Edit tracking data:
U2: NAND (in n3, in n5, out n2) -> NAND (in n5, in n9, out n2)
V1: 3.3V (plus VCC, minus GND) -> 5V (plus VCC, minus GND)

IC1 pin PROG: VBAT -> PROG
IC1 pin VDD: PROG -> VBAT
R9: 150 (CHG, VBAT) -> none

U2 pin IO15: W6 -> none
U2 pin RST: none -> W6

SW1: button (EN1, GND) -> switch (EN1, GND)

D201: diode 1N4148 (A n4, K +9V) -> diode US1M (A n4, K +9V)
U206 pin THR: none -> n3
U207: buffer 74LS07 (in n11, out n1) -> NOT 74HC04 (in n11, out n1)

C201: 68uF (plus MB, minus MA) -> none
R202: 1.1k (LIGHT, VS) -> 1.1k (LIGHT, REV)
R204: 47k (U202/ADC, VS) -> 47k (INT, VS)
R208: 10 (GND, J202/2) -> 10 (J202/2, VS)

INSTRUCTIONS FOR THE TASK => From the data above, output only the lines between the line containing "V1: 3.3V (plus" and the line containing "R204: 47k (U202/ADC, VS) -> 47k (INT, VS)", inclusive, exactly as written.

ANSWER SPACE =>
V1: 3.3V (plus VCC, minus GND) -> 5V (plus VCC, minus GND)

IC1 pin PROG: VBAT -> PROG
IC1 pin VDD: PROG -> VBAT
R9: 150 (CHG, VBAT) -> none

U2 pin IO15: W6 -> none
U2 pin RST: none -> W6

SW1: button (EN1, GND) -> switch (EN1, GND)

D201: diode 1N4148 (A n4, K +9V) -> diode US1M (A n4, K +9V)
U206 pin THR: none -> n3
U207: buffer 74LS07 (in n11, out n1) -> NOT 74HC04 (in n11, out n1)

C201: 68uF (plus MB, minus MA) -> none
R202: 1.1k (LIGHT, VS) -> 1.1k (LIGHT, REV)
R204: 47k (U202/ADC, VS) -> 47k (INT, VS)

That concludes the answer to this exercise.